* _Task prompt_
In the records below, begin at the line that has "C5: none -> 47uF (plus U3/PB1, minus U3/PB0)" and stop after the line that has "U2 pin GND: U2/FB -> GND"; quote those lines verbatim and nothing more.

* _Data provided_
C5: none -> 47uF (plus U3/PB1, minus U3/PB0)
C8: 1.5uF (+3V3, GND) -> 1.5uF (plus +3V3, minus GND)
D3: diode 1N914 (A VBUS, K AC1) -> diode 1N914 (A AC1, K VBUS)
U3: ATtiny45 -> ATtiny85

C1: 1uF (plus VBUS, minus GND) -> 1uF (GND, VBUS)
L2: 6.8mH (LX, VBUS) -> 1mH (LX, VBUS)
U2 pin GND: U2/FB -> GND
...
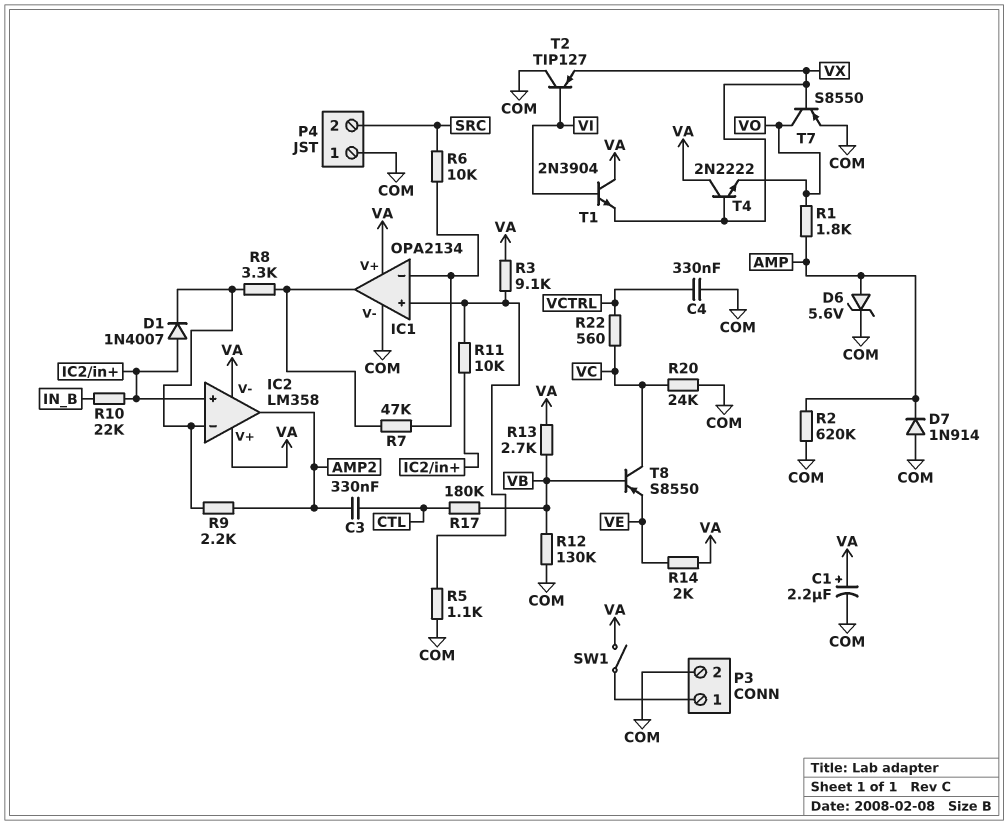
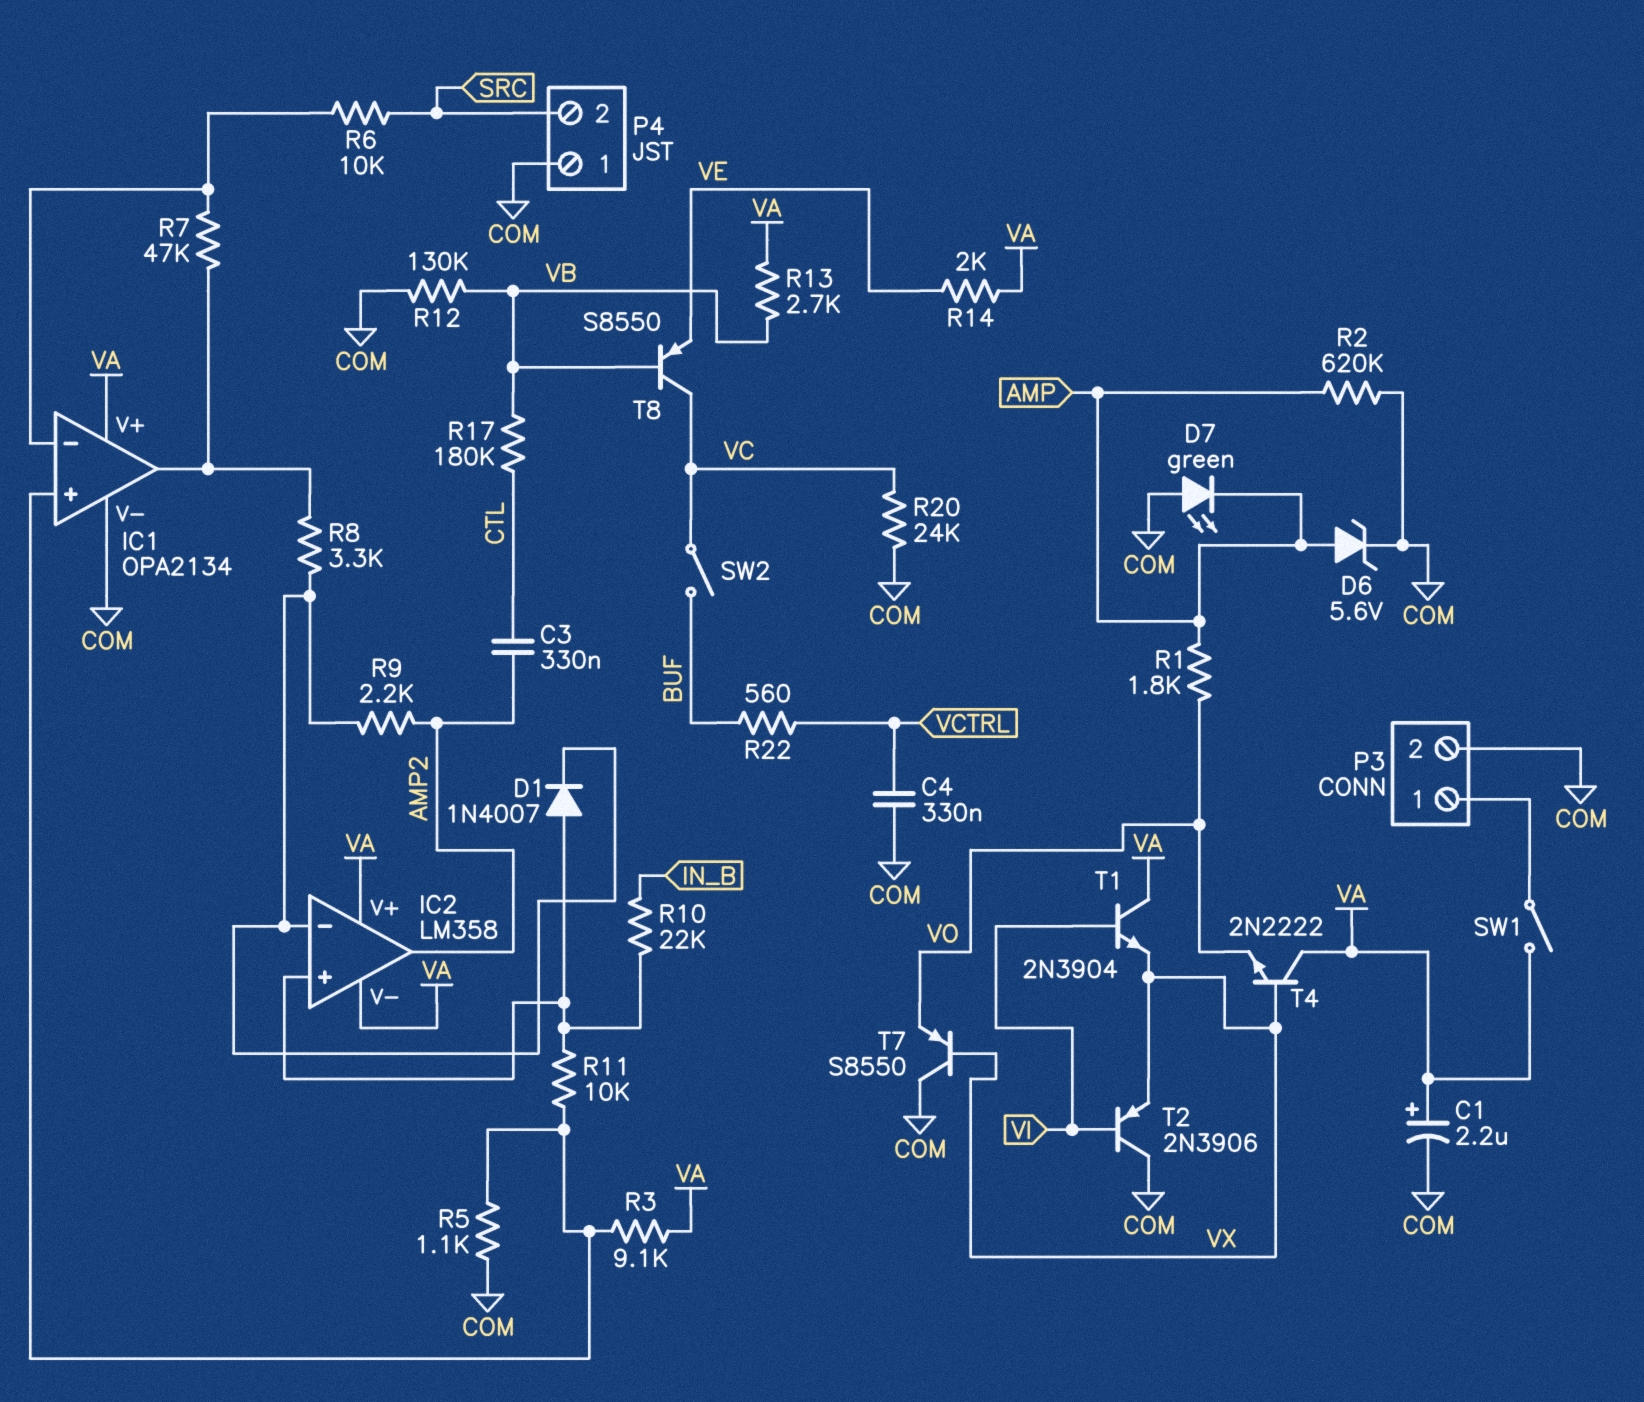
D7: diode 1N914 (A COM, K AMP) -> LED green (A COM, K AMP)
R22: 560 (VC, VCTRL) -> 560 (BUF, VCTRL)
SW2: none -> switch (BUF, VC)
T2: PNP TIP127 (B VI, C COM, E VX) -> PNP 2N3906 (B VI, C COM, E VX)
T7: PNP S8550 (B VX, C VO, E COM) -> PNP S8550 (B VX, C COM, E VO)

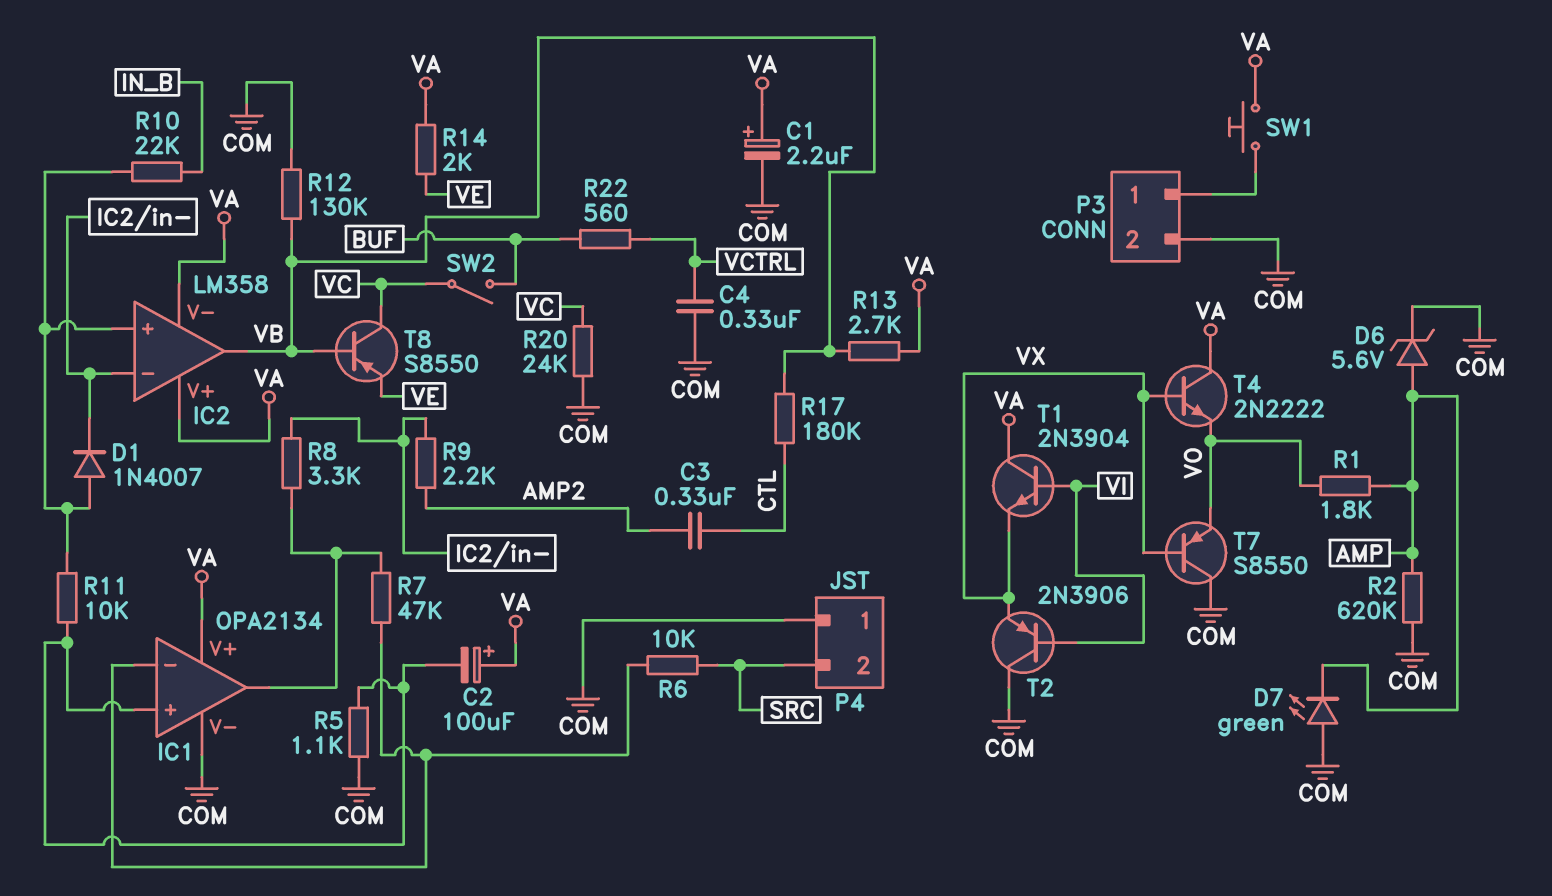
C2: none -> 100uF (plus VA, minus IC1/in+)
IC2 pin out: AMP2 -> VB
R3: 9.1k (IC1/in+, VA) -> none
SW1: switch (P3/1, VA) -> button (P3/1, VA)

* _Reply to the exercise_
C5: none -> 47uF (plus U3/PB1, minus U3/PB0)
C8: 1.5uF (+3V3, GND) -> 1.5uF (plus +3V3, minus GND)
D3: diode 1N914 (A VBUS, K AC1) -> diode 1N914 (A AC1, K VBUS)
U3: ATtiny45 -> ATtiny85

C1: 1uF (plus VBUS, minus GND) -> 1uF (GND, VBUS)
L2: 6.8mH (LX, VBUS) -> 1mH (LX, VBUS)
U2 pin GND: U2/FB -> GND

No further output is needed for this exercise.